What needs to be done
Give the data below again exactly as it stands. Omit the pictures.

>>>

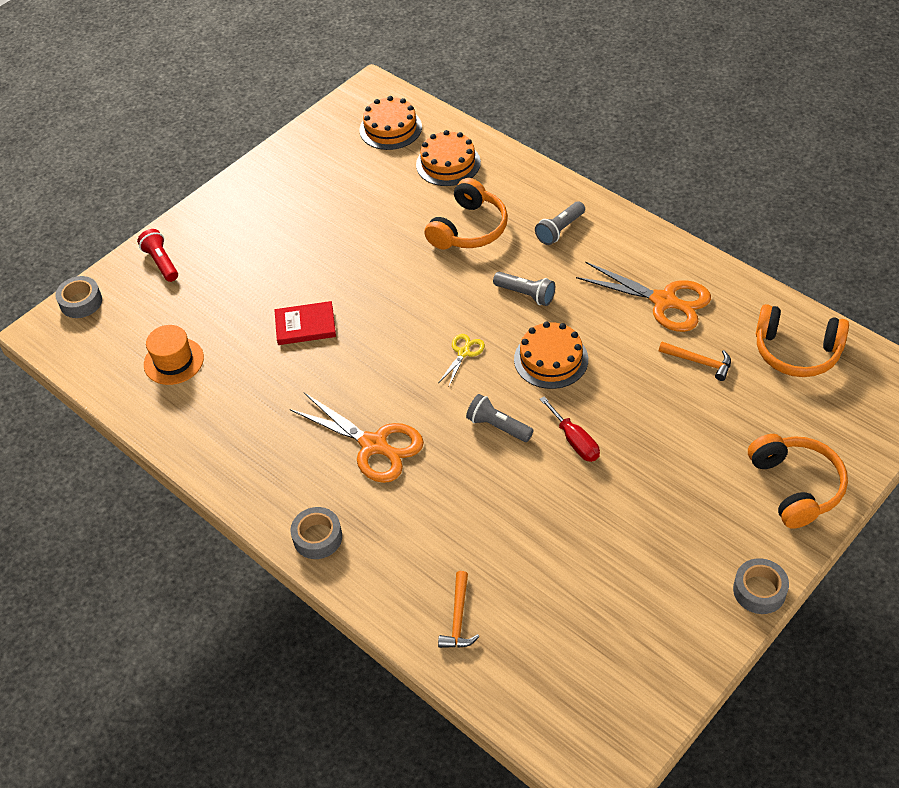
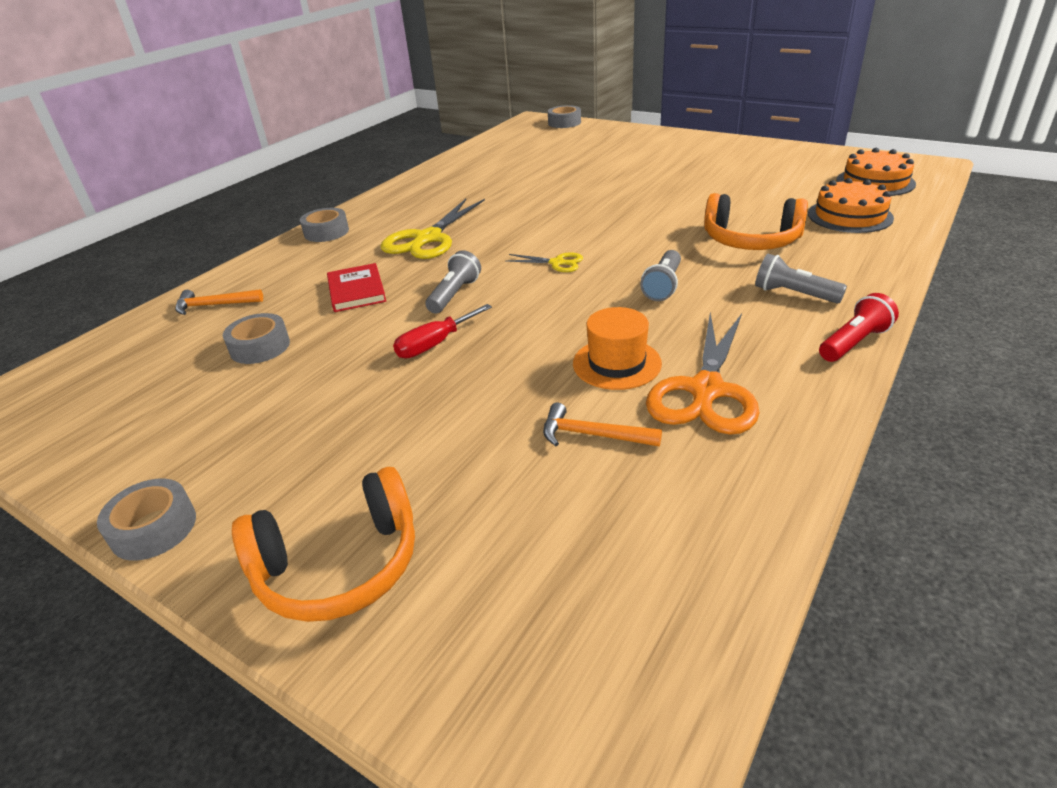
camera: 80 degrees right, 15 degrees down
(161, 262) = (618, 135): red flashlight -> red flashlight (853, 343)
(173, 361) = (513, 156): orange hat -> orange hat (616, 363)
(305, 325) = (568, 190): red book -> red book (356, 290)
(374, 445) = (428, 239): orange scissors -> yellow scissors
(548, 565) = (260, 347): none -> grey tape
(551, 359) = (562, 314): orange cake -> none
(699, 362) = (592, 435): orange hammer -> orange hammer turned 90 degrees clockwise
(796, 351) = (654, 555): orange headphones -> none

<<<

Solved exercise
camera: 80 degrees right, 15 degrees down
(161, 262) = (618, 135): red flashlight -> red flashlight (853, 343)
(173, 361) = (513, 156): orange hat -> orange hat (616, 363)
(305, 325) = (568, 190): red book -> red book (356, 290)
(374, 445) = (428, 239): orange scissors -> yellow scissors
(548, 565) = (260, 347): none -> grey tape
(551, 359) = (562, 314): orange cake -> none
(699, 362) = (592, 435): orange hammer -> orange hammer turned 90 degrees clockwise
(796, 351) = (654, 555): orange headphones -> none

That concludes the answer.